----- DATASET EXCERPTS -----

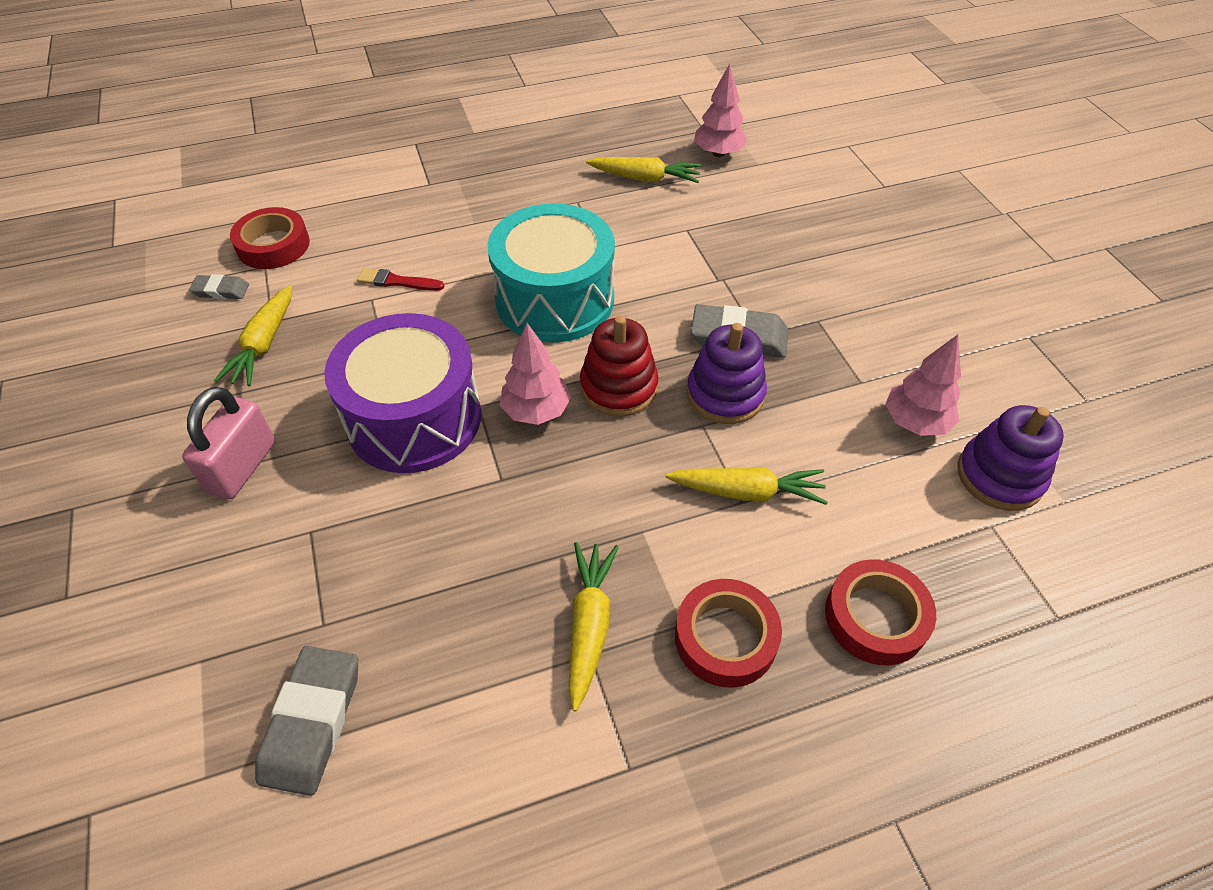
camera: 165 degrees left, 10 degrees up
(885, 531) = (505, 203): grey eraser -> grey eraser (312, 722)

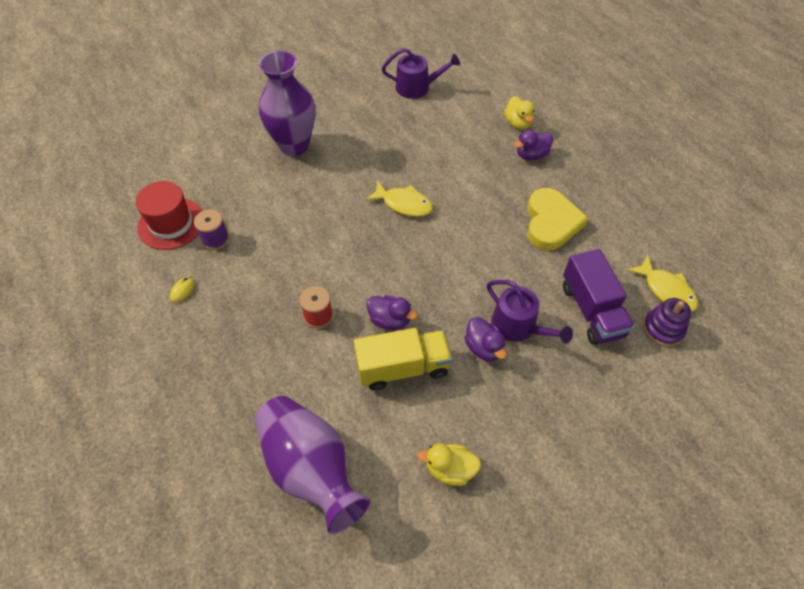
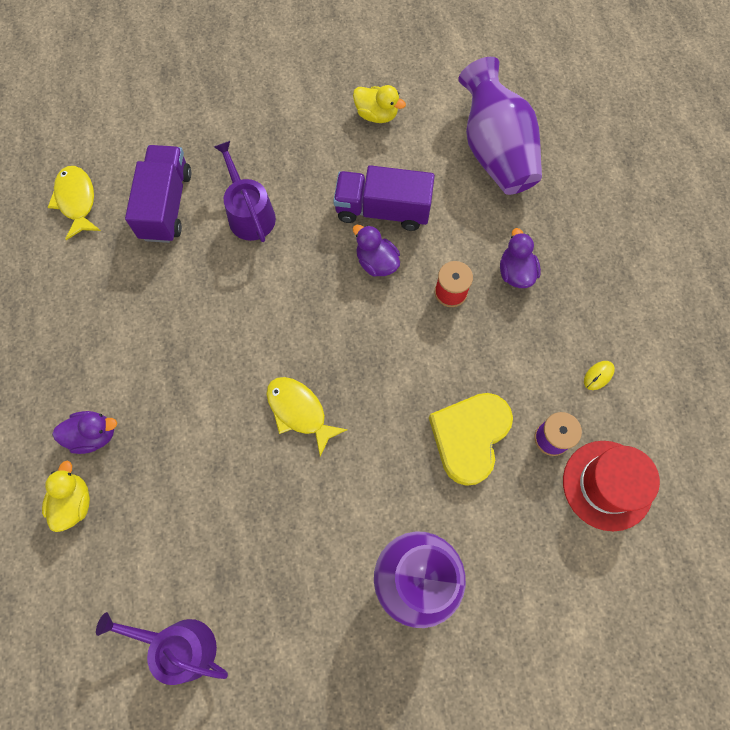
camera: 160 degrees left, 15 degrees up
(403, 368) = (382, 210): yellow truck -> purple truck
(483, 348) = (295, 204): purple duck -> purple duck (515, 272)
(551, 222) = (138, 321): yellow heart -> yellow heart (469, 437)
(663, 329) = (112, 165): purple stacking toy -> none

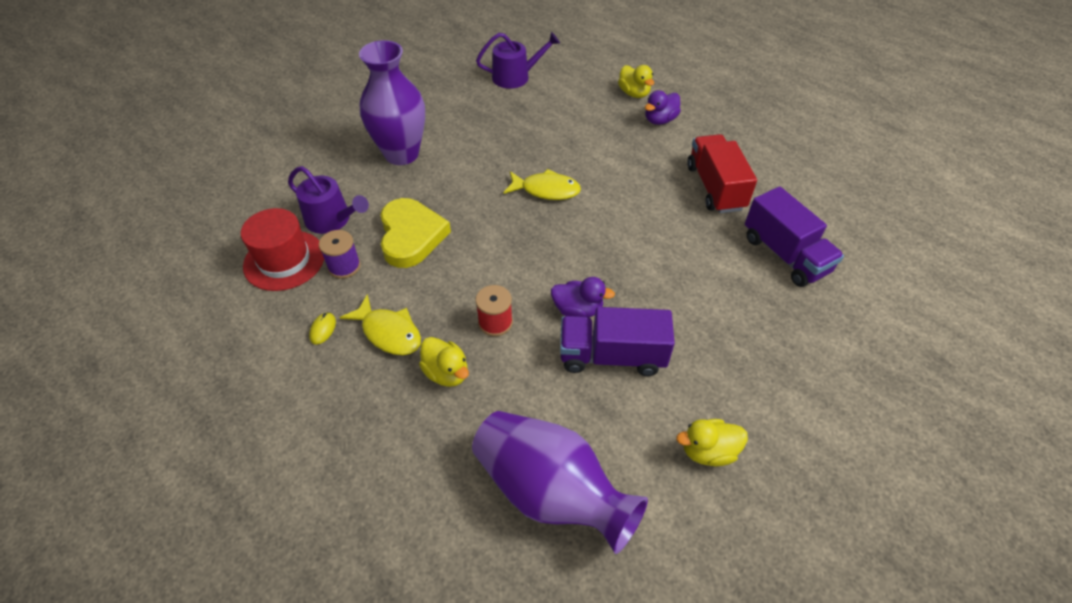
camera: 145 degrees right, 20 degrees down
(77, 201) = (847, 220): yellow fish -> yellow fish (389, 332)
(142, 307) = (715, 187): none -> red truck
(249, 213) = (717, 286): purple watering can -> purple watering can (332, 219)
(382, 210) = (612, 356): purple truck -> purple truck turned 150 degrees counterclockwise
(515, 272) = (446, 373): purple duck -> yellow duck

-----

(ASSIGNMENT):
In the answer, include exactly the lines from the top of the entries through the line containing "(551, 222) = (138, 321): yellow", and nothing else, not even the pictures.

(REPLY TO THE TASK):
camera: 165 degrees left, 10 degrees up
(885, 531) = (505, 203): grey eraser -> grey eraser (312, 722)

camera: 160 degrees left, 15 degrees up
(403, 368) = (382, 210): yellow truck -> purple truck
(483, 348) = (295, 204): purple duck -> purple duck (515, 272)
(551, 222) = (138, 321): yellow heart -> yellow heart (469, 437)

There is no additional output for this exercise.